═══ Source material ═══

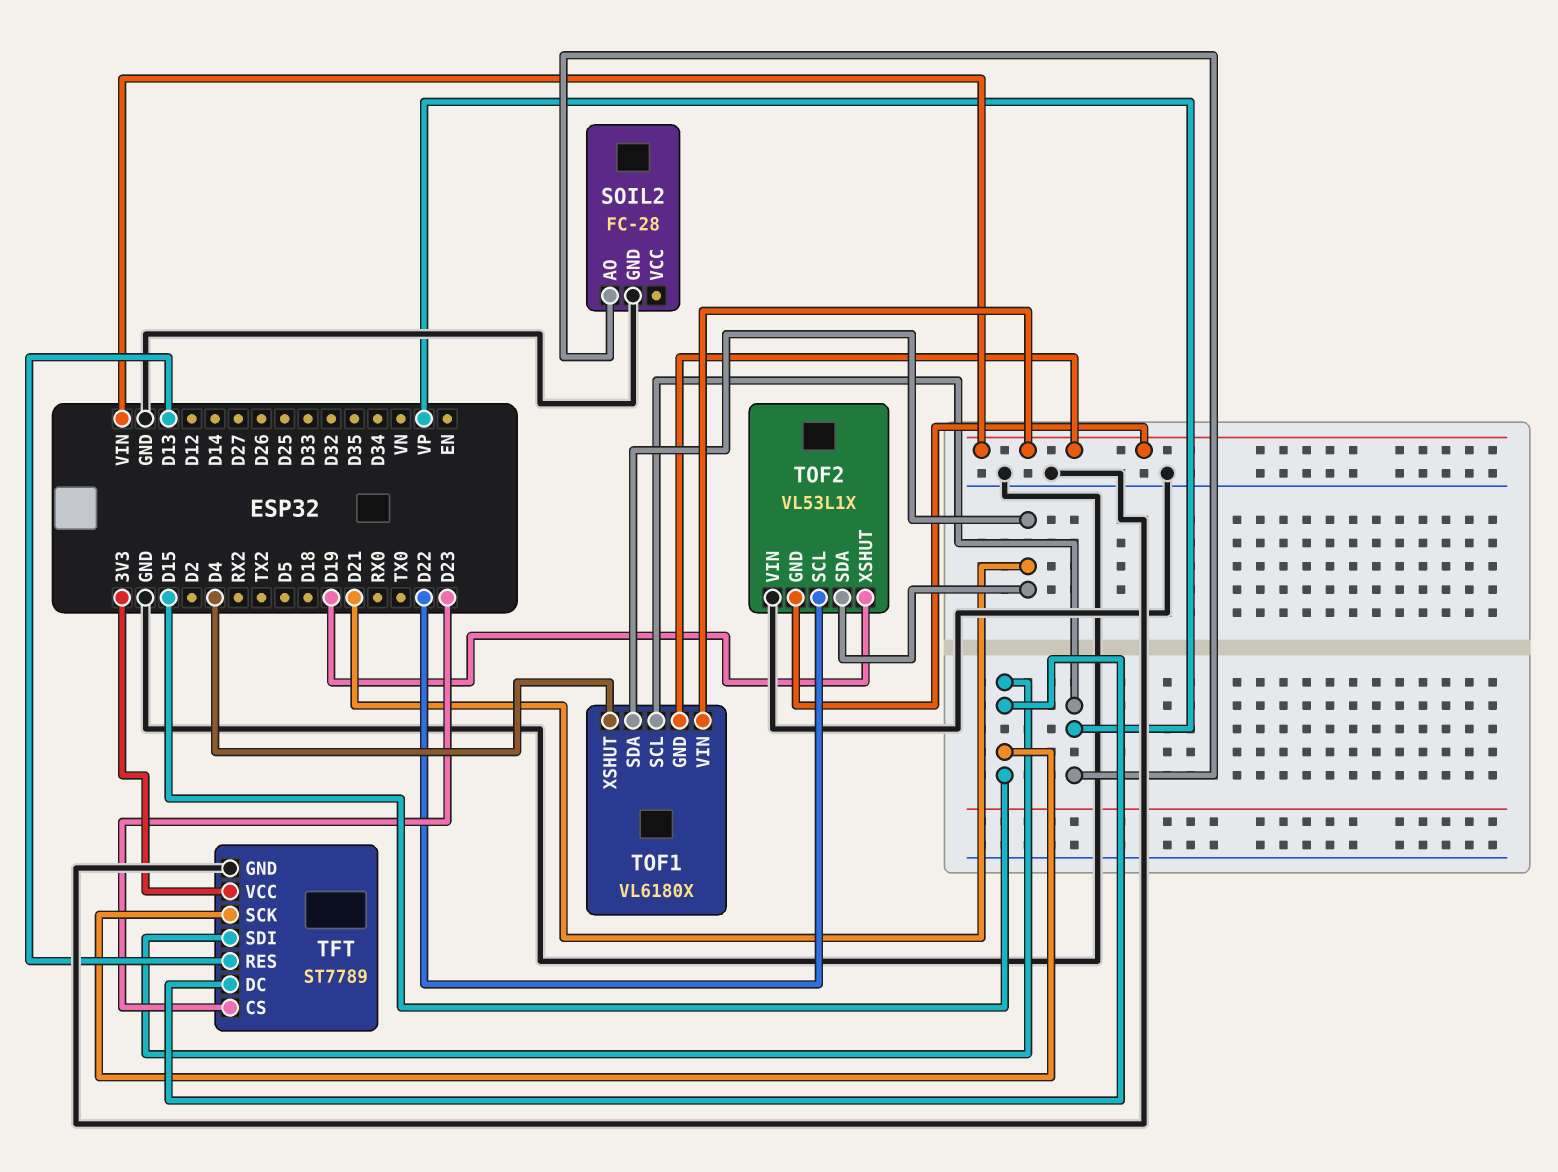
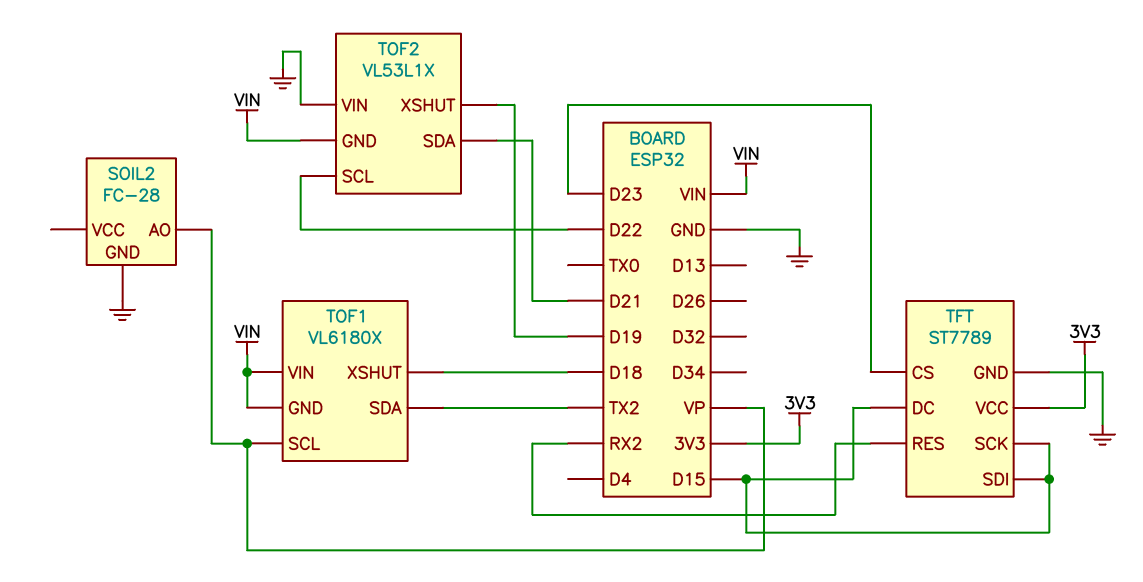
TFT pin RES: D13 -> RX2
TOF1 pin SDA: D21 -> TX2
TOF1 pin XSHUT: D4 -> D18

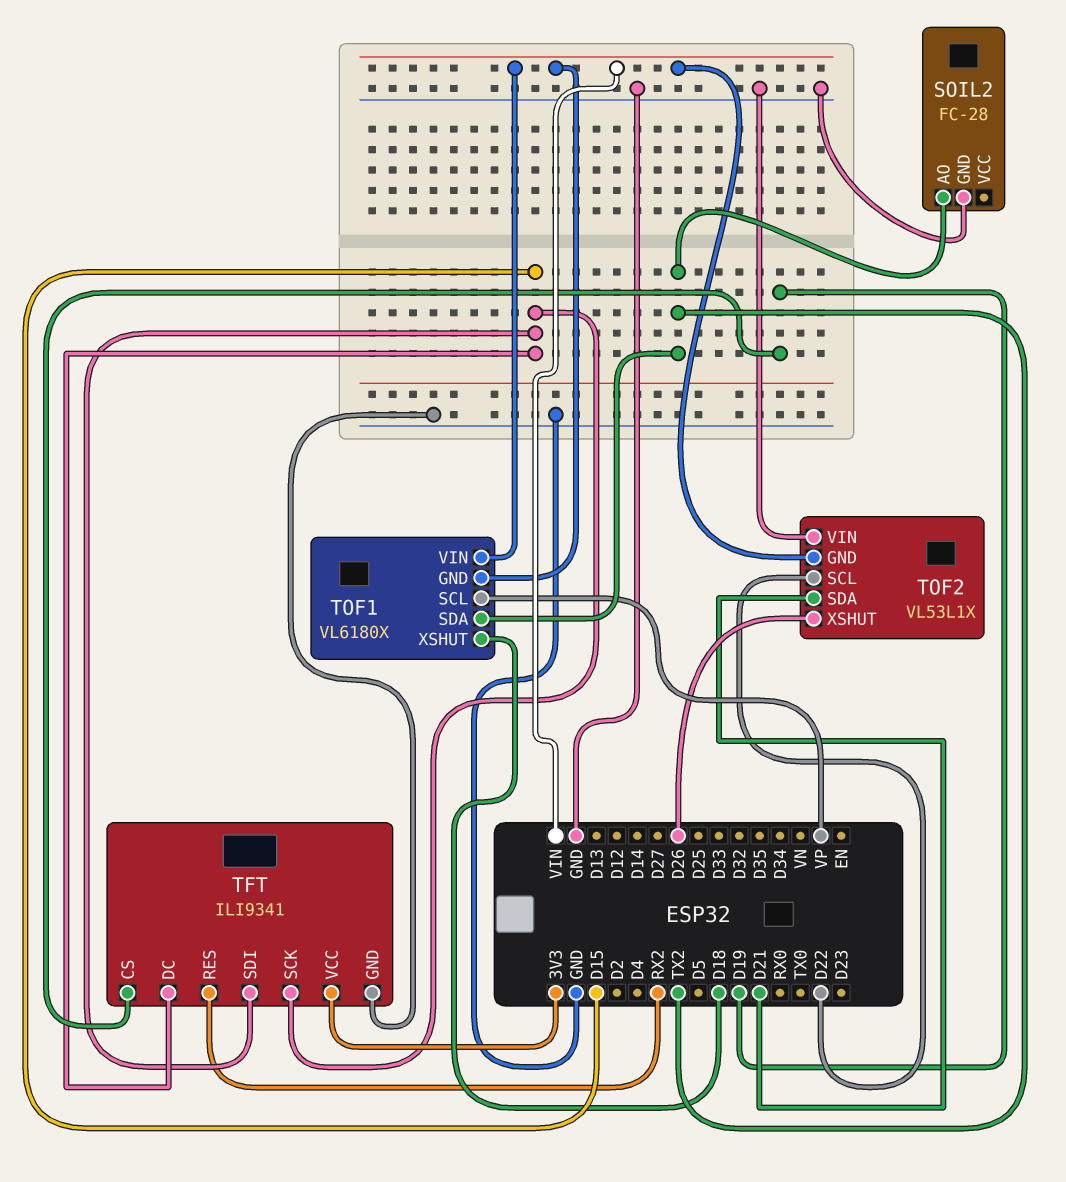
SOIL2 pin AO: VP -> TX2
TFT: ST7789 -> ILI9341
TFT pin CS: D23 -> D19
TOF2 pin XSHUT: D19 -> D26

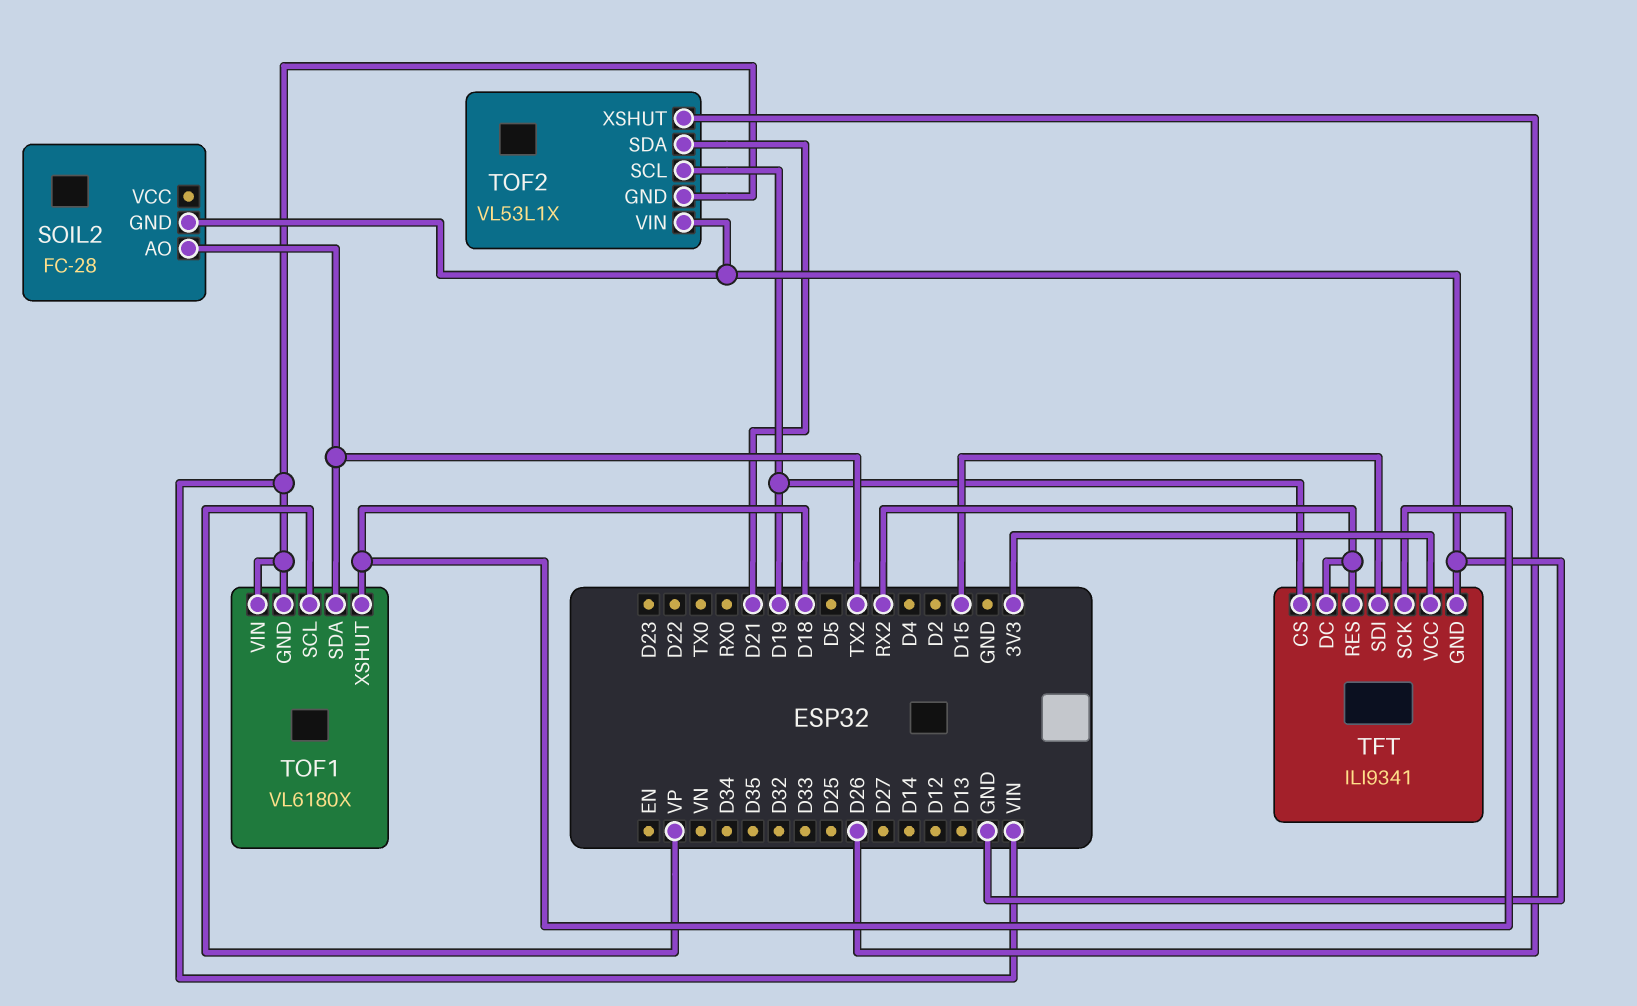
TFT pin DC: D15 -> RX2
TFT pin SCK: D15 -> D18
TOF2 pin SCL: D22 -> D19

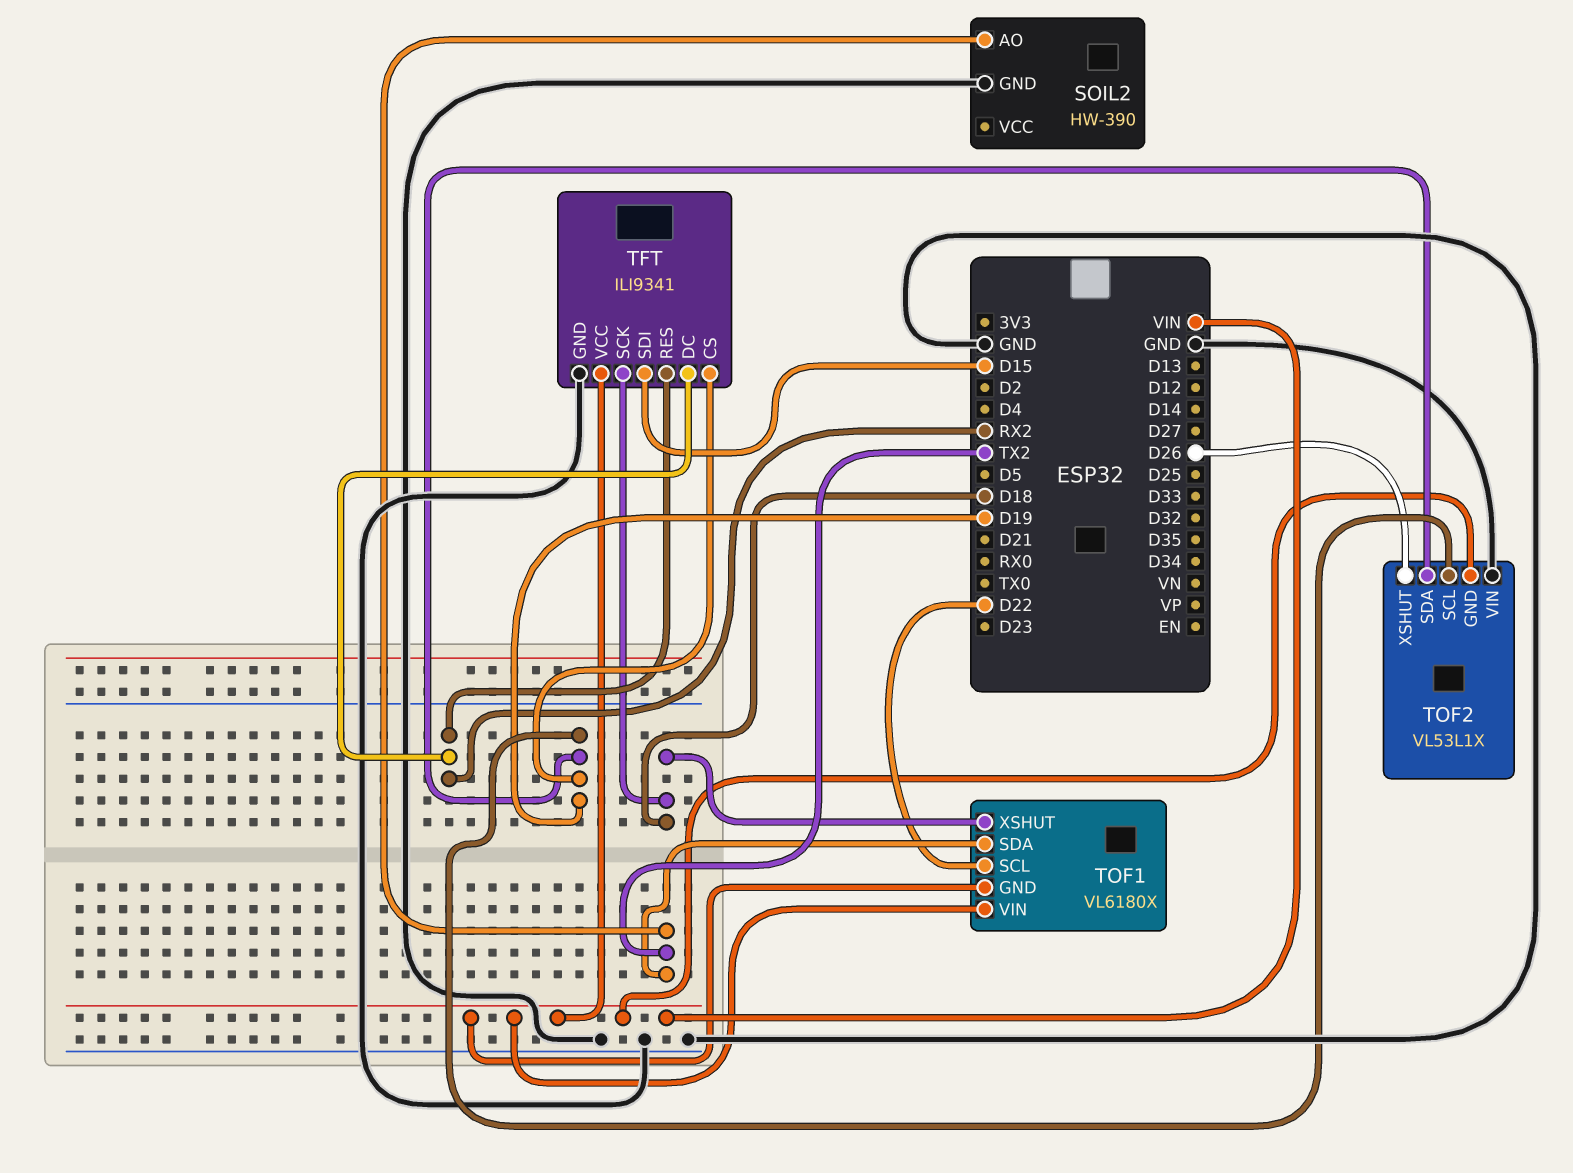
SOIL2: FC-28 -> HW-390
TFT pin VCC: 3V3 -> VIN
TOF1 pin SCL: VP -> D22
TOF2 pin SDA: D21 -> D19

═══

:: Exercise goal ::
Please set the records down again exactly as written. The pictures should not be included.

:: The completed task ::
TFT pin RES: D13 -> RX2
TOF1 pin SDA: D21 -> TX2
TOF1 pin XSHUT: D4 -> D18

SOIL2 pin AO: VP -> TX2
TFT: ST7789 -> ILI9341
TFT pin CS: D23 -> D19
TOF2 pin XSHUT: D19 -> D26

TFT pin DC: D15 -> RX2
TFT pin SCK: D15 -> D18
TOF2 pin SCL: D22 -> D19

SOIL2: FC-28 -> HW-390
TFT pin VCC: 3V3 -> VIN
TOF1 pin SCL: VP -> D22
TOF2 pin SDA: D21 -> D19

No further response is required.